** Opening Data extract block **
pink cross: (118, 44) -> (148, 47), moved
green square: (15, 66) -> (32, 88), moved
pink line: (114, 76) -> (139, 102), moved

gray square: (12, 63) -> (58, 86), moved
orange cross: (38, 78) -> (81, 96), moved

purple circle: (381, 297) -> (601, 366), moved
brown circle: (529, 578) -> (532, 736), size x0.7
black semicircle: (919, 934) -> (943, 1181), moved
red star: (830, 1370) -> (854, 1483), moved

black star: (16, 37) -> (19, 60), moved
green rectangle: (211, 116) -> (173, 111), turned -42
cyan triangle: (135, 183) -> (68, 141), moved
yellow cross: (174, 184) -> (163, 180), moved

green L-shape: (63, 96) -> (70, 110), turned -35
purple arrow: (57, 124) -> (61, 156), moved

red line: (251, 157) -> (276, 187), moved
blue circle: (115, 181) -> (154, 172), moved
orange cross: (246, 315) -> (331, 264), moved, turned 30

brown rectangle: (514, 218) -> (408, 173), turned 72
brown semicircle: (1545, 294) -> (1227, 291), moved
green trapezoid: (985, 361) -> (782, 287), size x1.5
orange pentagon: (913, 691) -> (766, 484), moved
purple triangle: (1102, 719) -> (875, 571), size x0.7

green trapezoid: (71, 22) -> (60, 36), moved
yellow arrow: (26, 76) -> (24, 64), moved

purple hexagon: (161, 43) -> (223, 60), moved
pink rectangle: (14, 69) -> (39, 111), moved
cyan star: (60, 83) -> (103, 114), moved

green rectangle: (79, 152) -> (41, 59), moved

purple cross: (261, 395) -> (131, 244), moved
** Closing Data extract block **
What the task asks:
Whenever a line above includes the string "black", copy it.

Answer section:
black semicircle: (919, 934) -> (943, 1181), moved
black star: (16, 37) -> (19, 60), moved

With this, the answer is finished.